##### The records
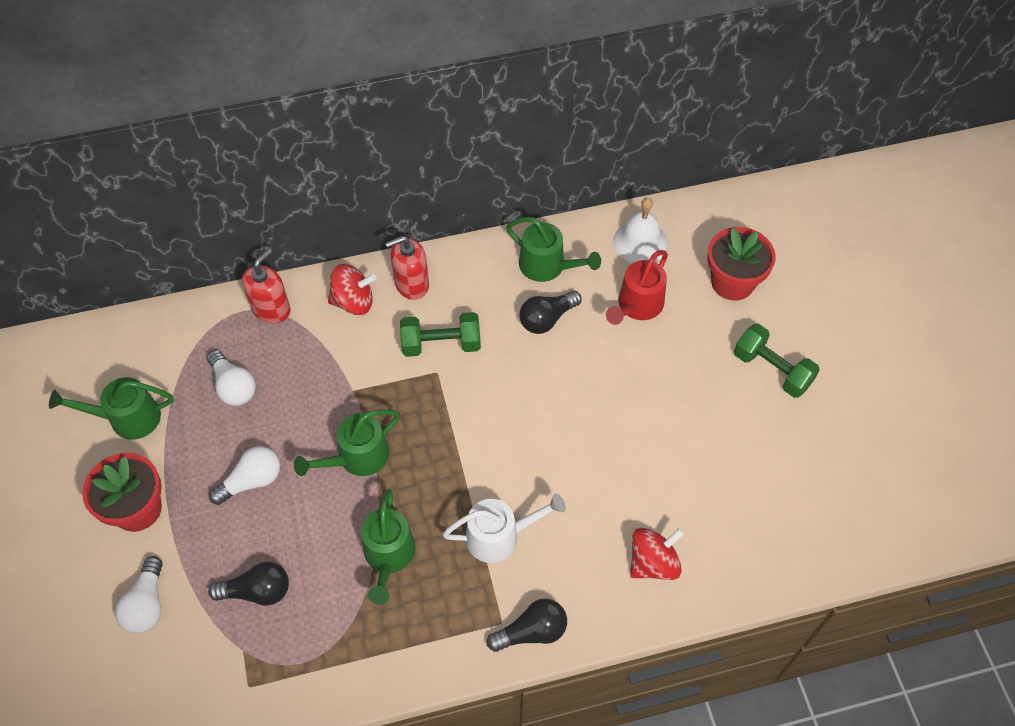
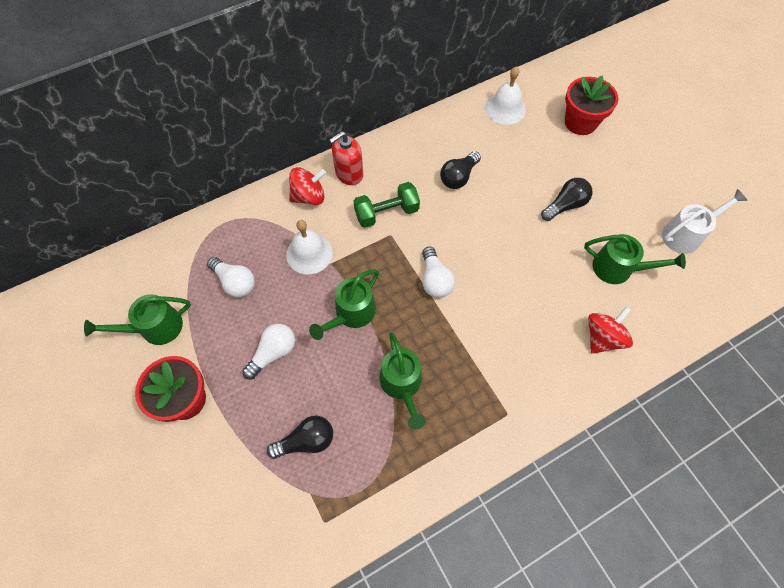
camera: 15 degrees left, 5 degrees up
(147, 604) = (218, 476): white light bulb -> white light bulb (435, 280)
(271, 309) = (246, 216): red soap dispenser -> none
(331, 372) = (309, 253): none -> white bell
(500, 536) = (482, 347): white watering can -> white watering can (686, 234)
(531, 631) = (533, 415): black light bulb -> black light bulb (565, 205)
(547, 266) = (445, 139): green watering can -> green watering can (618, 268)
(637, 306) = (520, 153): red watering can -> none
(772, 370) = (631, 177): green dumbbell -> none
##########
◆ **What is being asked**
When you copy the data, keep every line exact and drop the pictures.

◆ **Reply to the task**
camera: 15 degrees left, 5 degrees up
(147, 604) = (218, 476): white light bulb -> white light bulb (435, 280)
(271, 309) = (246, 216): red soap dispenser -> none
(331, 372) = (309, 253): none -> white bell
(500, 536) = (482, 347): white watering can -> white watering can (686, 234)
(531, 631) = (533, 415): black light bulb -> black light bulb (565, 205)
(547, 266) = (445, 139): green watering can -> green watering can (618, 268)
(637, 306) = (520, 153): red watering can -> none
(772, 370) = (631, 177): green dumbbell -> none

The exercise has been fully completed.